The problem
Among the records below, find each line that includes the string "none" and copy it.

Source data
=== Begin Enclosure ===

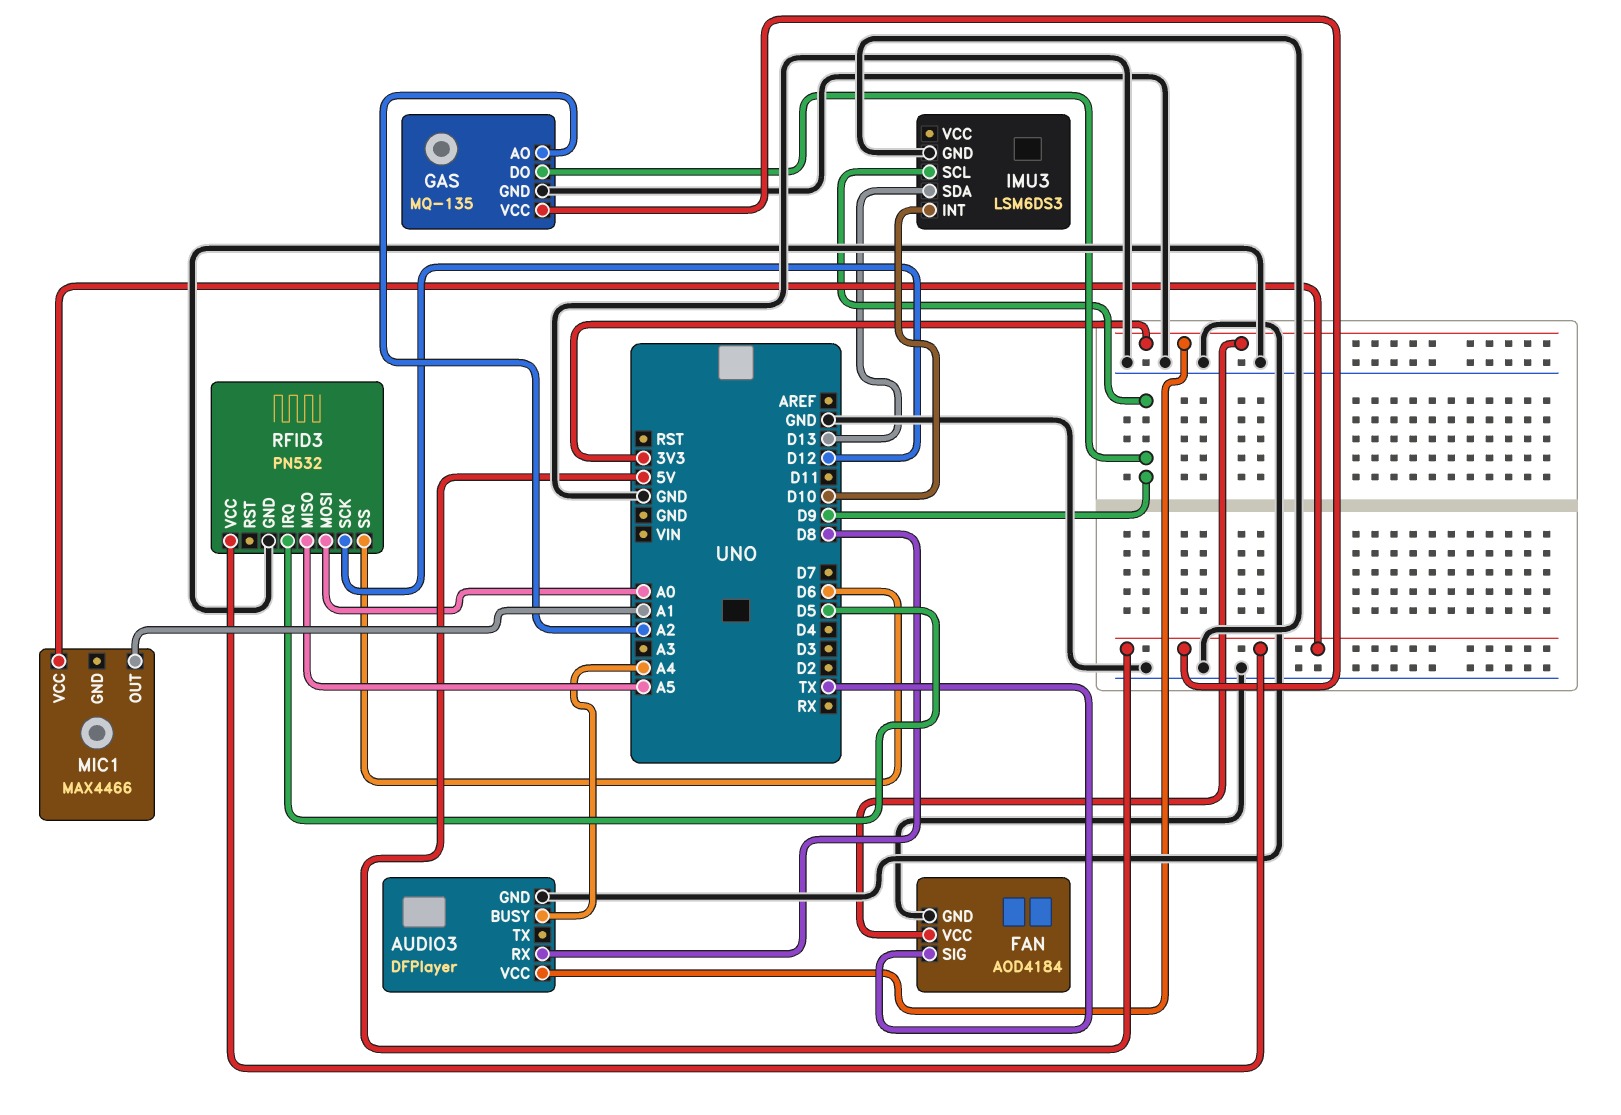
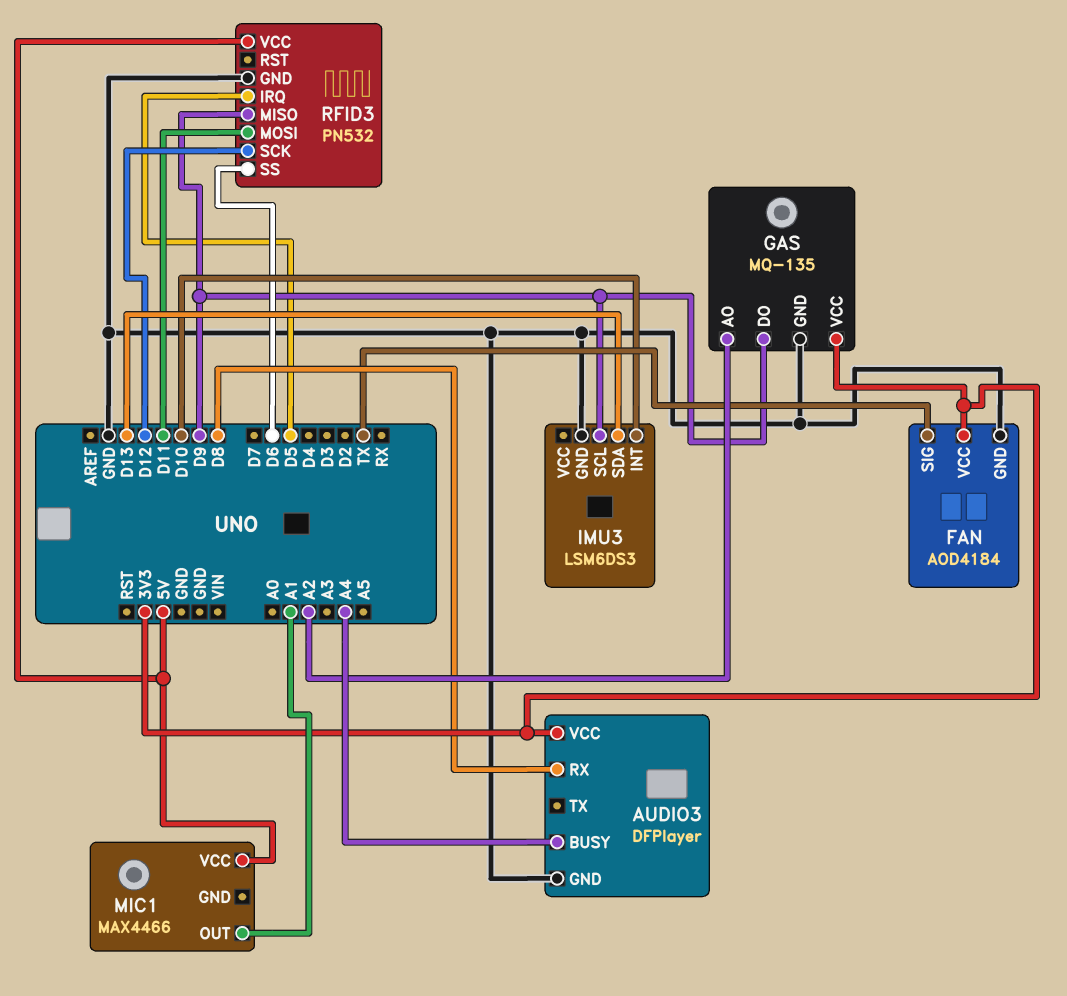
GAS pin VCC: 5V -> 3V3
RFID3 pin MISO: A5 -> D9
RFID3 pin MOSI: A0 -> D11

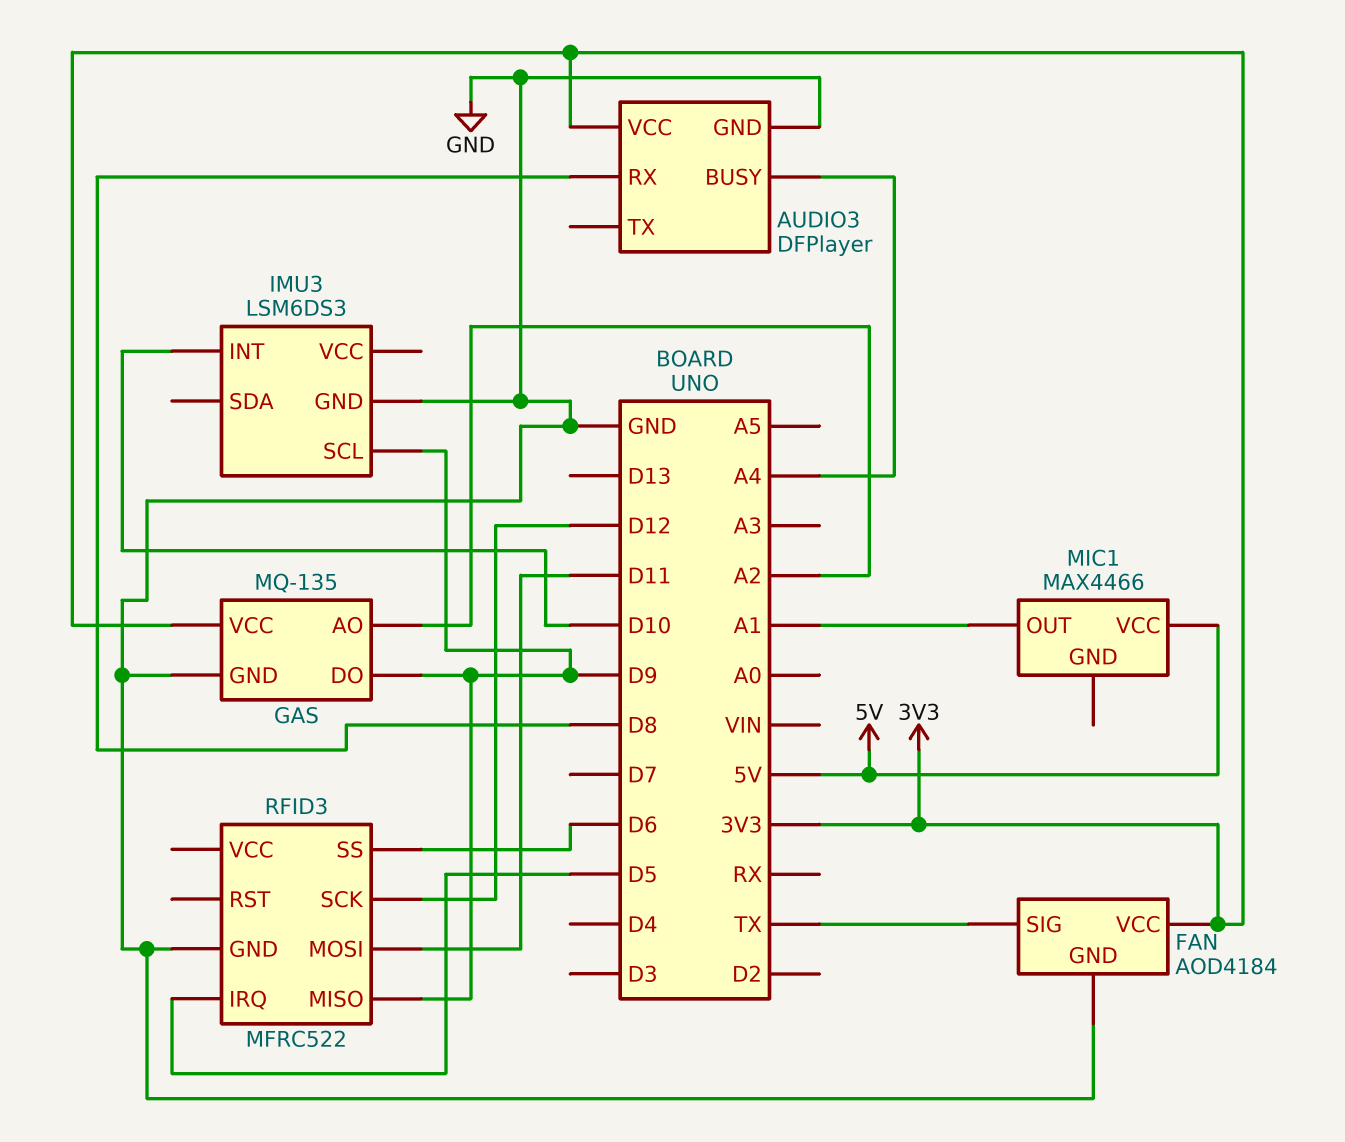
IMU3 pin SDA: D13 -> none
RFID3: PN532 -> MFRC522
RFID3 pin VCC: 5V -> none

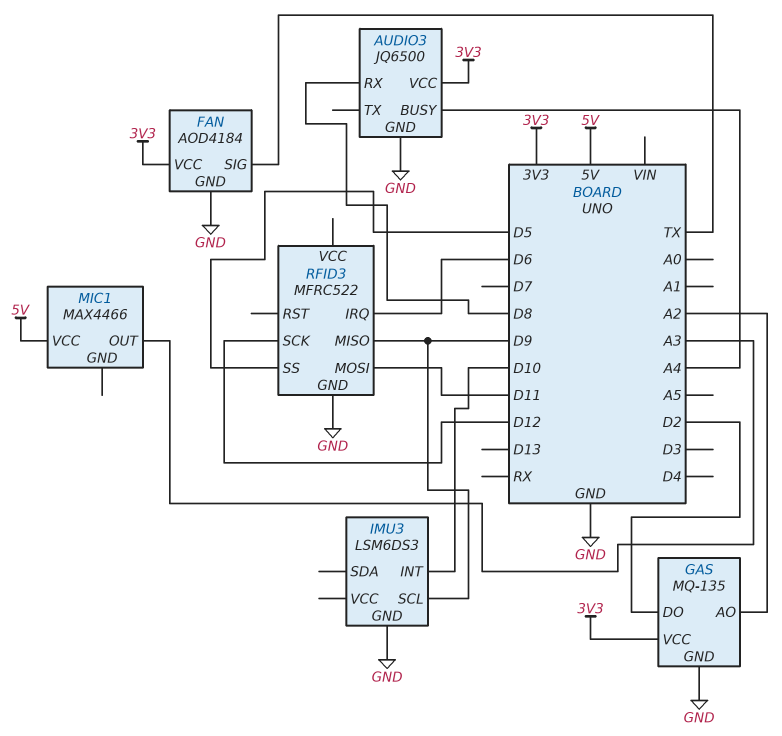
AUDIO3: DFPlayer -> JQ6500
GAS pin DO: D9 -> D2
MIC1 pin OUT: A1 -> A3
RFID3 pin IRQ: D5 -> D6
RFID3 pin SS: D6 -> D5

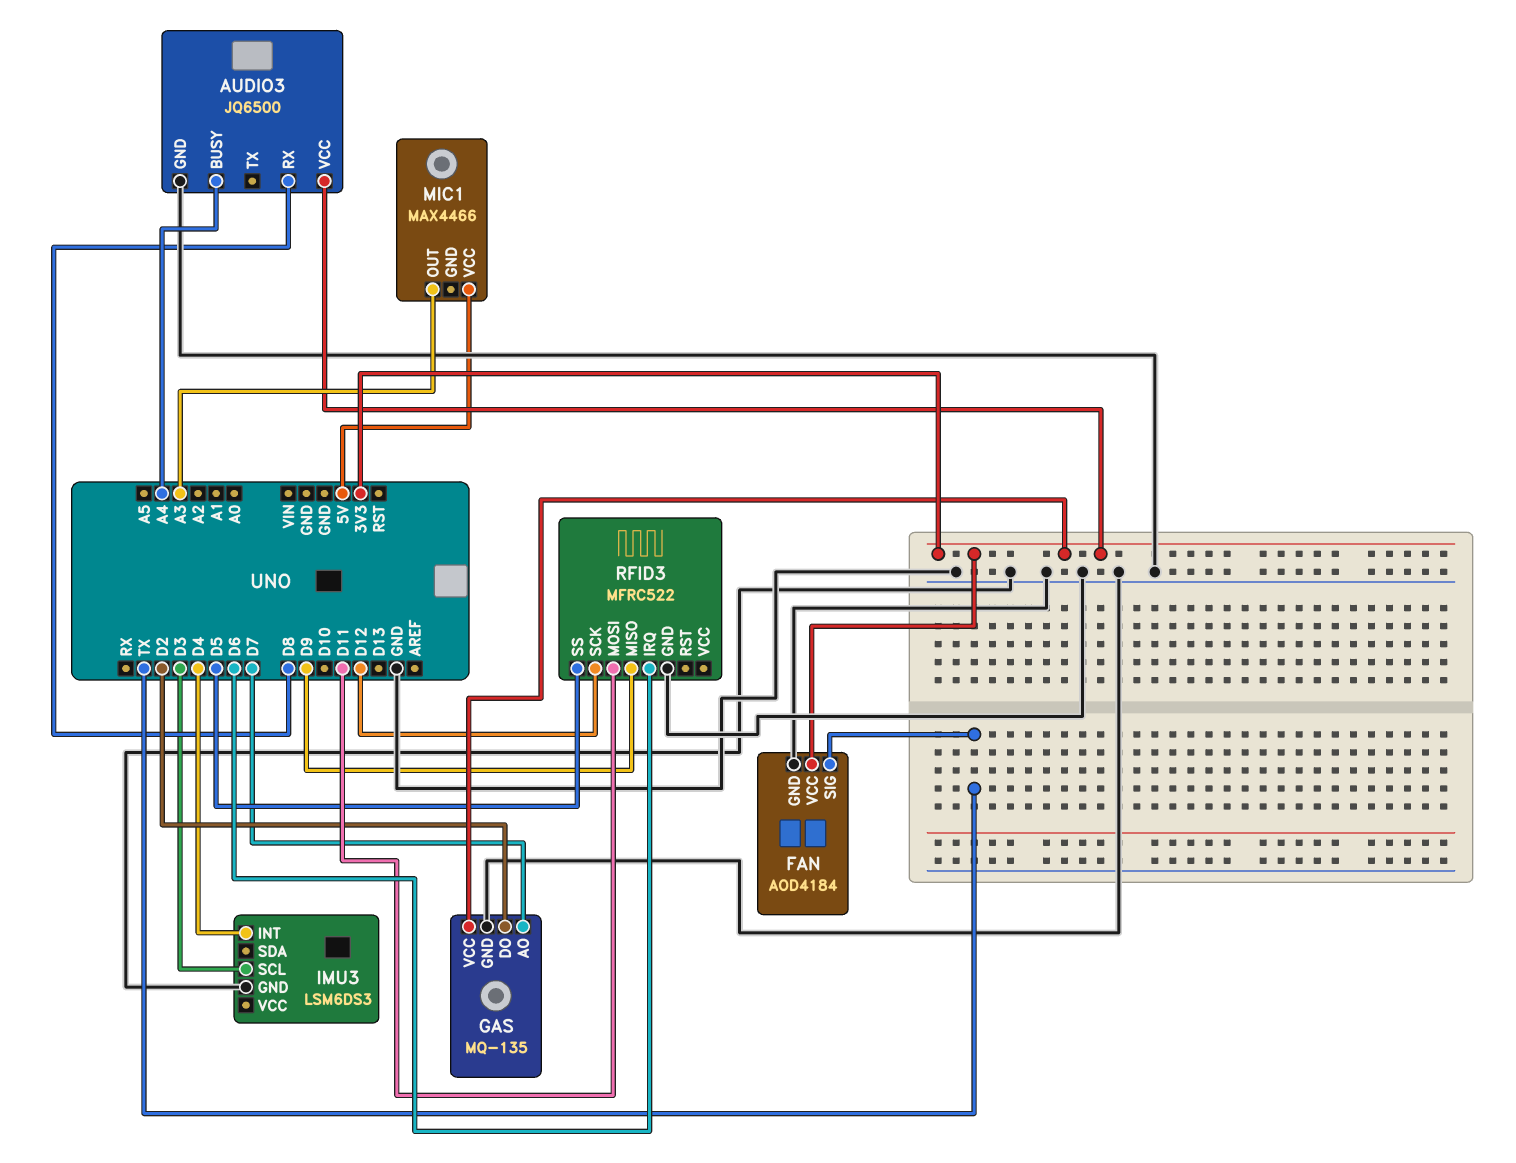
GAS pin AO: A2 -> D7
IMU3 pin INT: D10 -> D4
IMU3 pin SCL: D9 -> D3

=== End Enclosure ===

Answer
IMU3 pin SDA: D13 -> none
RFID3 pin VCC: 5V -> none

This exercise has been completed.